◆ **Aim of the exercise**
Copy the records below exactly, leaving out any pictures.

Extracted information: Begin

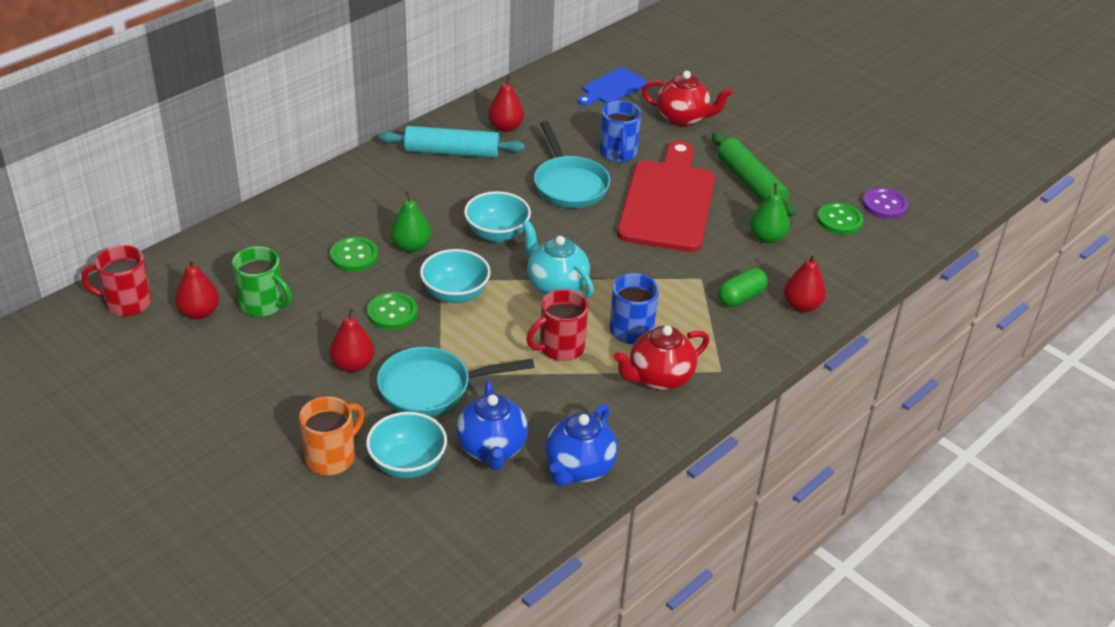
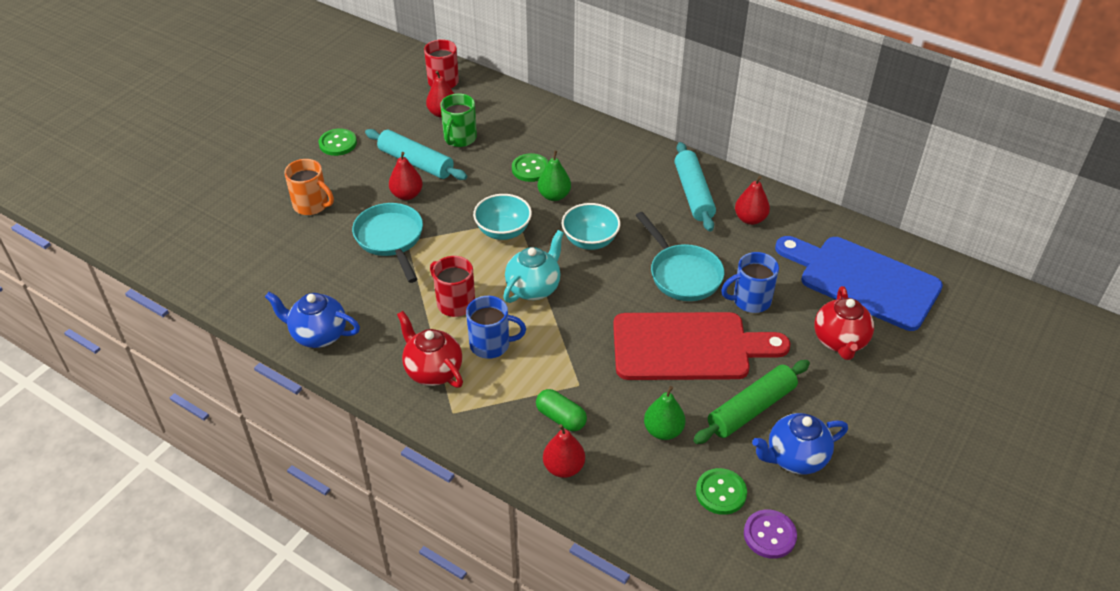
camera: 80 degrees right, 5 degrees up
(291, 349) = (416, 162): none -> turquoise rolling pin
(392, 312) = (470, 202): green button -> green button (338, 143)
(407, 464) = (310, 242): turquoise bowl -> none
(492, 449) = (332, 283): blue teapot -> blue teapot (795, 458)
(569, 184) = (682, 274): turquoise pan -> turquoise pan turned 90 degrees counterclockwise
(612, 88) = (863, 280): blue cutting board -> blue cutting board, size x1.96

Extracted information: End

◆ **Response for this exercise**
camera: 80 degrees right, 5 degrees up
(291, 349) = (416, 162): none -> turquoise rolling pin
(392, 312) = (470, 202): green button -> green button (338, 143)
(407, 464) = (310, 242): turquoise bowl -> none
(492, 449) = (332, 283): blue teapot -> blue teapot (795, 458)
(569, 184) = (682, 274): turquoise pan -> turquoise pan turned 90 degrees counterclockwise
(612, 88) = (863, 280): blue cutting board -> blue cutting board, size x1.96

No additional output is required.